A stretch of the entries below is to be set down exactly, running from the line with "(263, 159) = (306, 116): turquoise" through the line with "(617, 166) = (249, 336): blue", both included, and no other line.

**DATASET ENTRIES**

--------------------

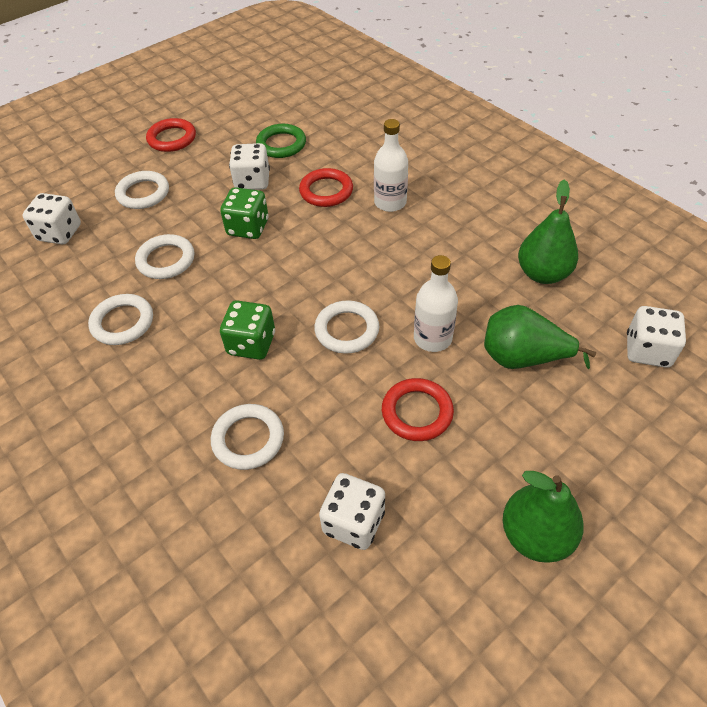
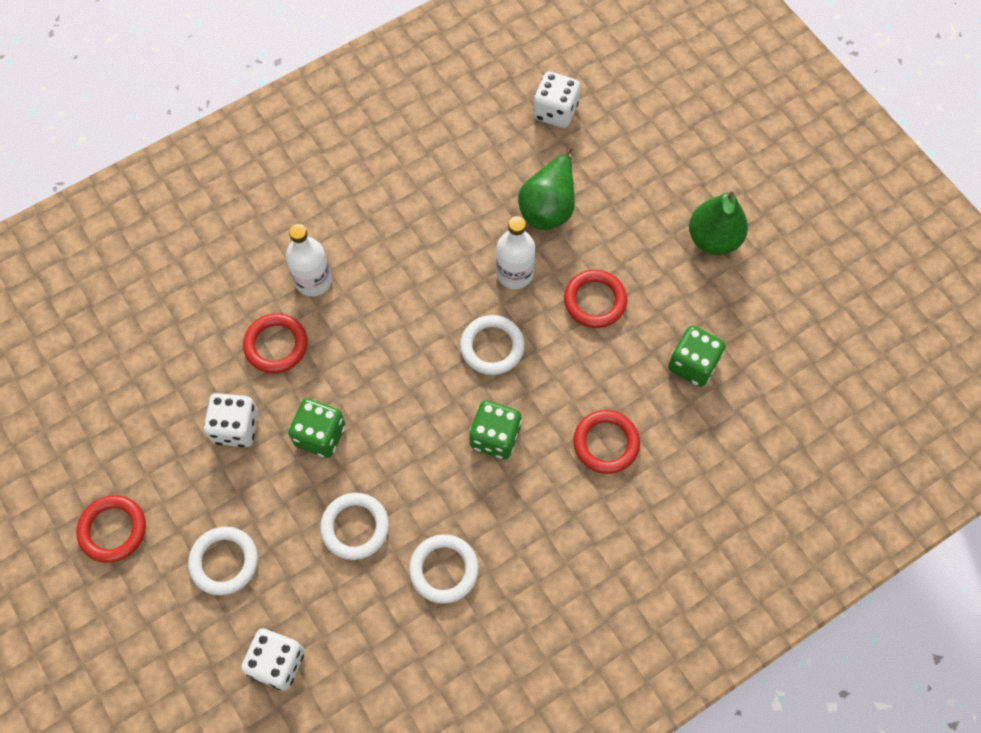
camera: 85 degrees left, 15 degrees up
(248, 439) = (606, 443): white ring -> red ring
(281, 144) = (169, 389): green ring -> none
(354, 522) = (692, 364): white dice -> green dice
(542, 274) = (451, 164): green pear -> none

--------------------

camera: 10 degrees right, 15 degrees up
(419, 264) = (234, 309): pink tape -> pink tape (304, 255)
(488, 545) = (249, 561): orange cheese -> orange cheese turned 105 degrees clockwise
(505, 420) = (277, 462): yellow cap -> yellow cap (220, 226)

--------------------

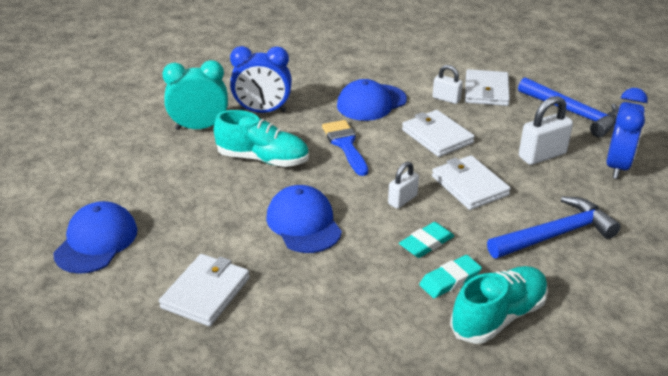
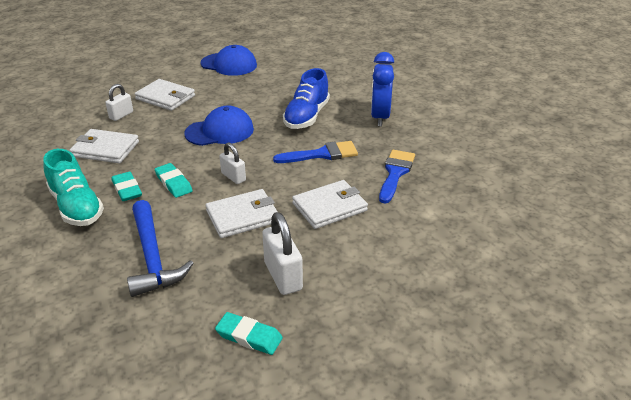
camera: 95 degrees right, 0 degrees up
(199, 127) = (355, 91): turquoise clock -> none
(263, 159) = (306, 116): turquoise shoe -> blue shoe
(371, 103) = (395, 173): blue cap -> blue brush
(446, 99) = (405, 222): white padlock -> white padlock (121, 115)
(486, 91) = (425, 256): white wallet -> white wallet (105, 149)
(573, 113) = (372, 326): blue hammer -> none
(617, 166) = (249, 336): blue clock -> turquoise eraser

--------------------

**THE COMPLETED TASK**
(263, 159) = (306, 116): turquoise shoe -> blue shoe
(371, 103) = (395, 173): blue cap -> blue brush
(446, 99) = (405, 222): white padlock -> white padlock (121, 115)
(486, 91) = (425, 256): white wallet -> white wallet (105, 149)
(573, 113) = (372, 326): blue hammer -> none
(617, 166) = (249, 336): blue clock -> turquoise eraser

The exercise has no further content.